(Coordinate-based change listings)
◆ ◆ ◆ ◆ ◆ ◆ ◆
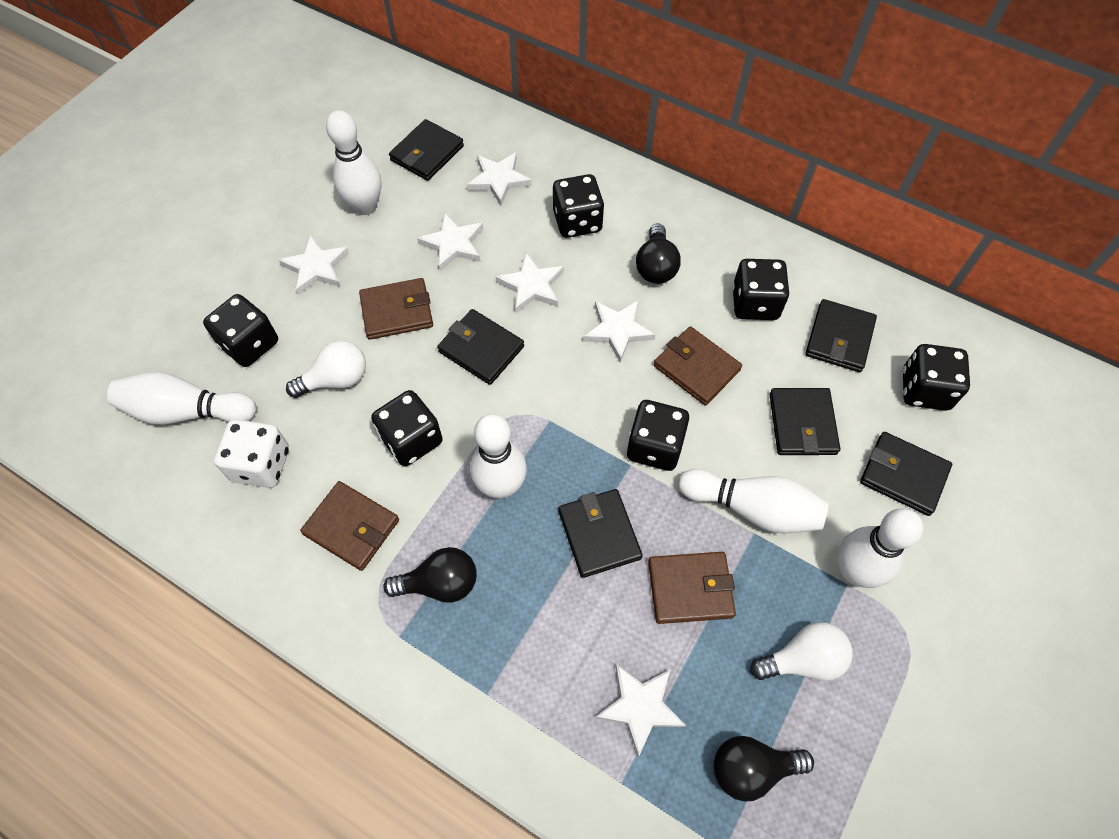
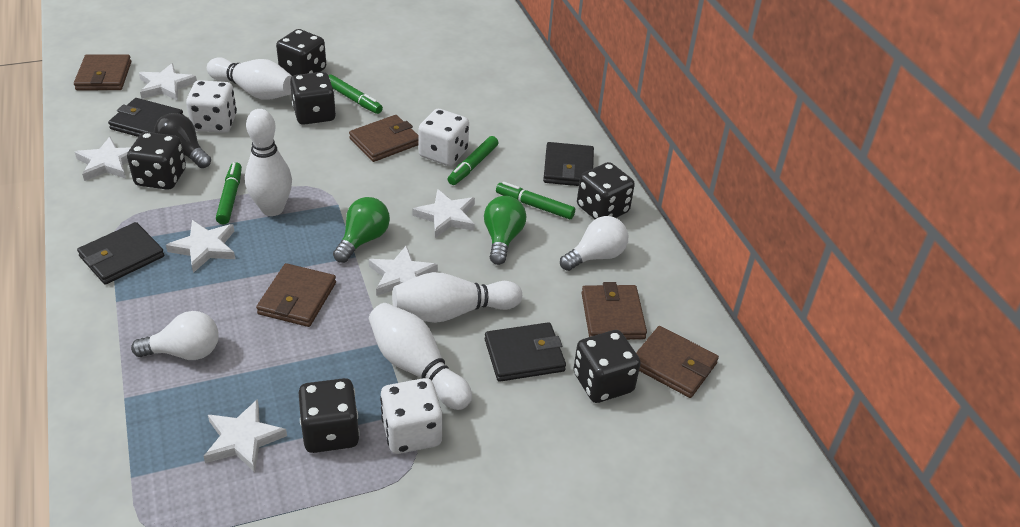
black light bulb: 3 -> 1
black wallet: 6 -> 4
brown wallet: 4 -> 5
green light bulb: 0 -> 2
green marker: 0 -> 4
white bowling pin: 5 -> 4
white dice: 1 -> 3

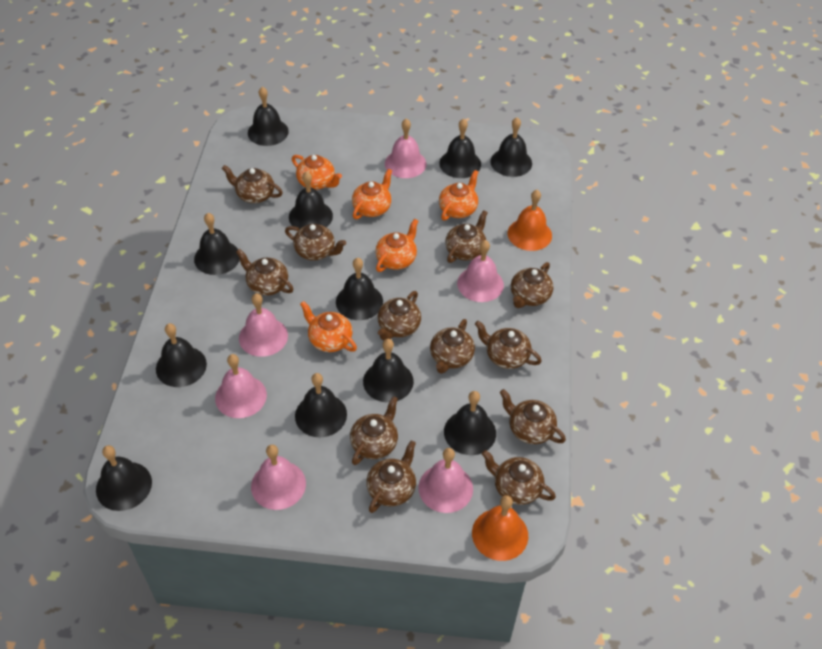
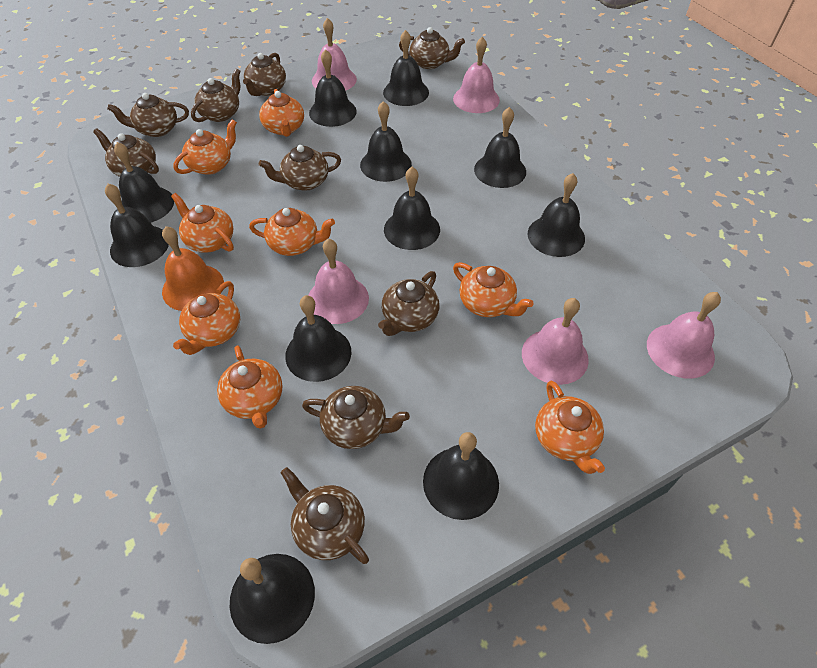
brown teapot: 12 -> 9
orange bell: 2 -> 1
orange teapot: 5 -> 8
pink bell: 6 -> 5

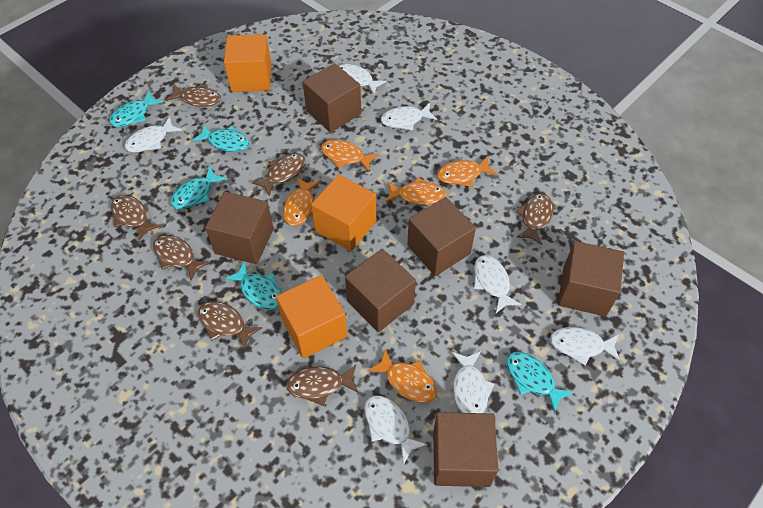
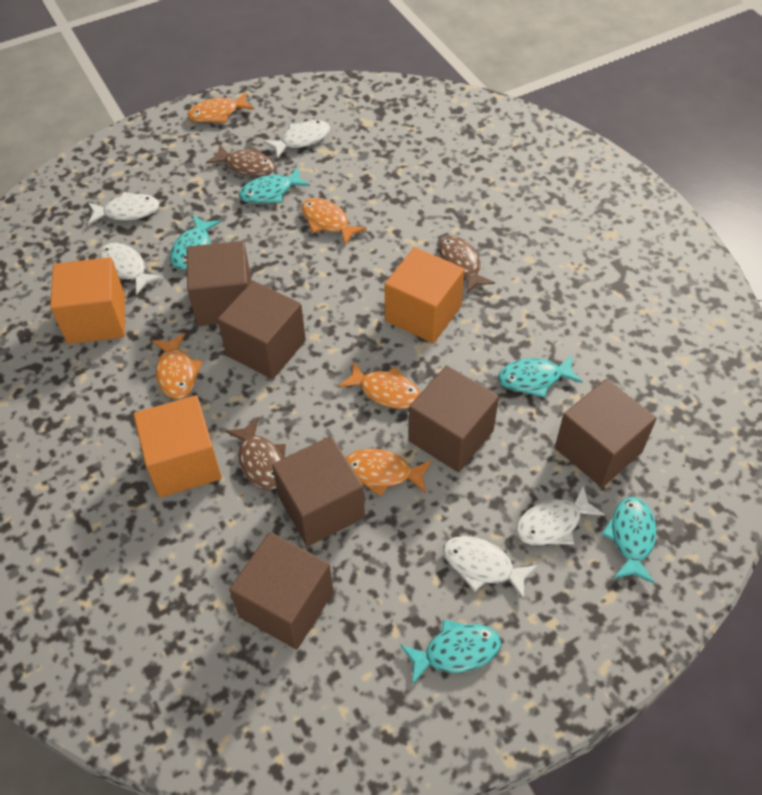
brown fish: 7 -> 3
white fish: 7 -> 5

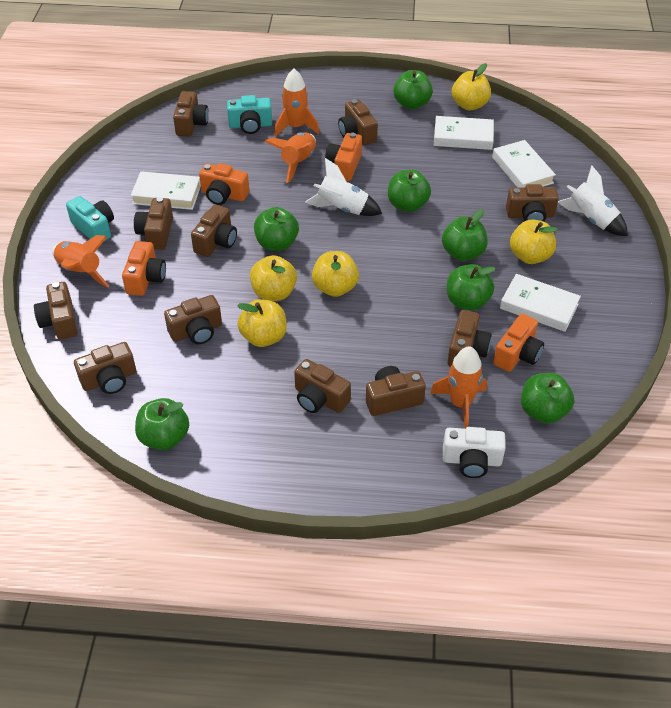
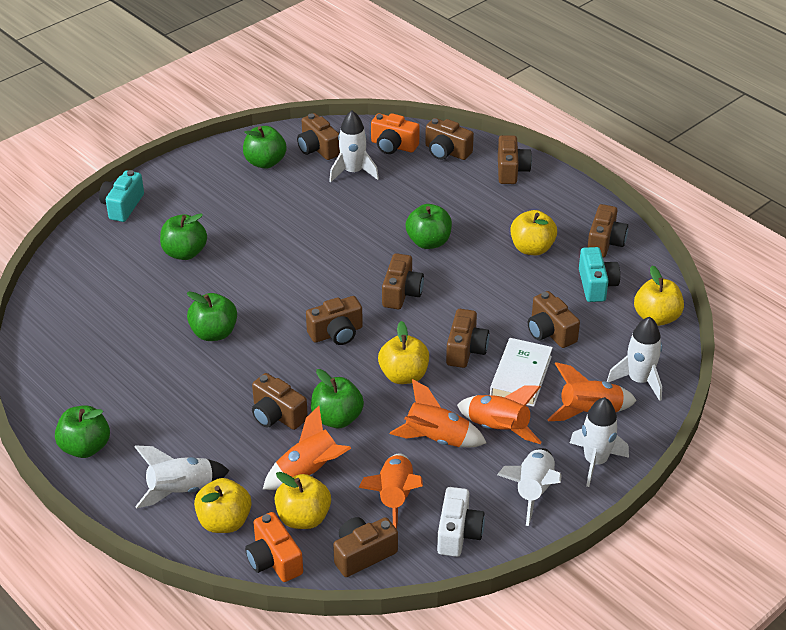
brown camera: 11 -> 10
green apple: 7 -> 6
orange camera: 4 -> 2
orange rocket: 4 -> 5
white book: 4 -> 1
white rocket: 2 -> 5

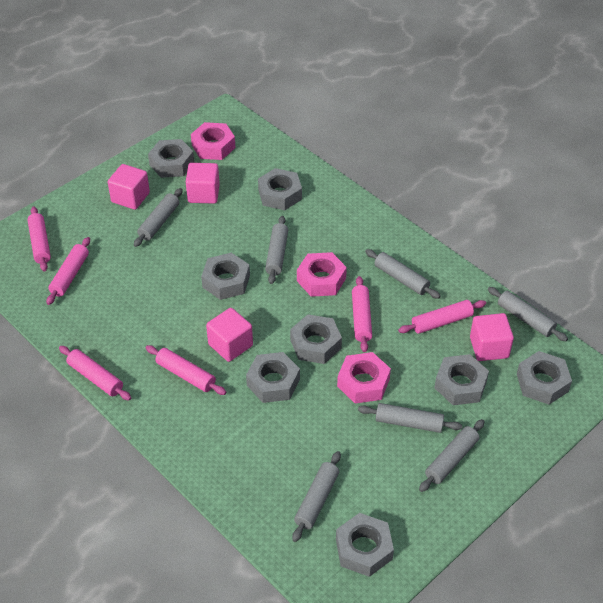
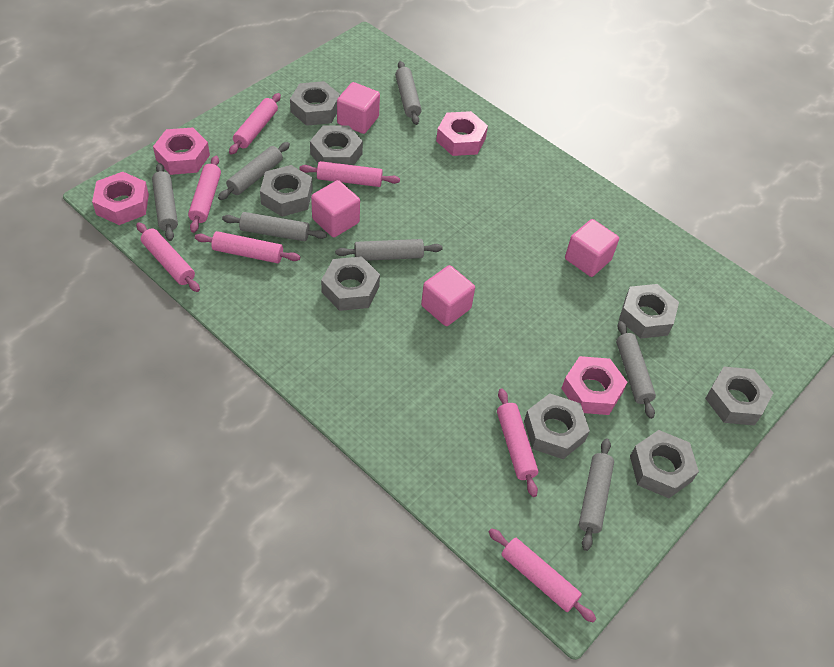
pink nut: 3 -> 4
pink rolling pin: 6 -> 7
◆ ◆ ◆ ◆ ◆ ◆ ◆
Read the entries and pick out all lines that include the word "orange".

- **RESULT OF THIS TASK**
orange bell: 2 -> 1
orange teapot: 5 -> 8
orange camera: 4 -> 2
orange rocket: 4 -> 5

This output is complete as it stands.